-- MATERIAL PROVIDED follows --
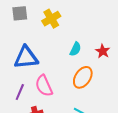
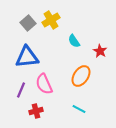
gray square: (20, 13) -> (28, 23), moved, turned -35
cyan semicircle: (75, 49) -> (74, 41), moved, turned 120

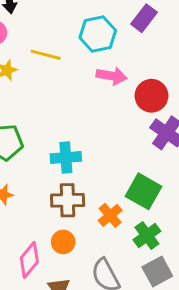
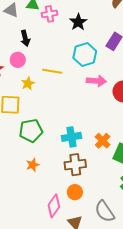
orange cross: (110, 215) -> (103, 141), moved

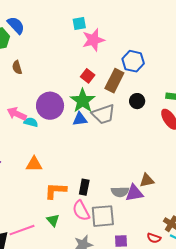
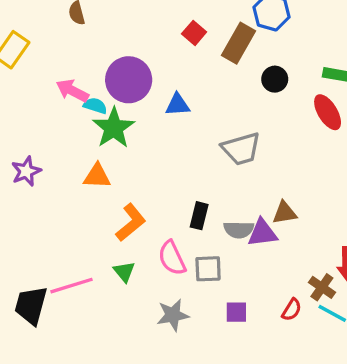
green star: (83, 101) -> (114, 128), moved
gray trapezoid: (103, 114) -> (241, 149), moved
black rectangle: (84, 187) -> (199, 216), moved
orange L-shape: (55, 191) -> (131, 222), turned 135
gray square: (103, 216) -> (208, 269), size x0.7
red semicircle: (154, 238) -> (292, 310), turned -80

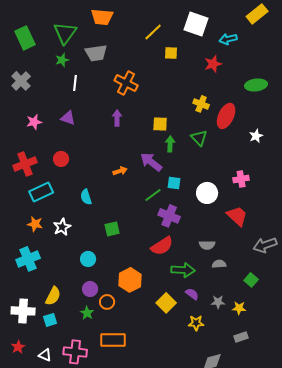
-- MATERIAL PROVIDED concluded --
EXERCISE PROMPT
Once the pictures are removed, reproduce the remaining entries above exactly.

REPLY
gray square: (20, 13) -> (28, 23), moved, turned -35
cyan semicircle: (75, 49) -> (74, 41), moved, turned 120

orange cross: (110, 215) -> (103, 141), moved

green star: (83, 101) -> (114, 128), moved
gray trapezoid: (103, 114) -> (241, 149), moved
black rectangle: (84, 187) -> (199, 216), moved
orange L-shape: (55, 191) -> (131, 222), turned 135
gray square: (103, 216) -> (208, 269), size x0.7
red semicircle: (154, 238) -> (292, 310), turned -80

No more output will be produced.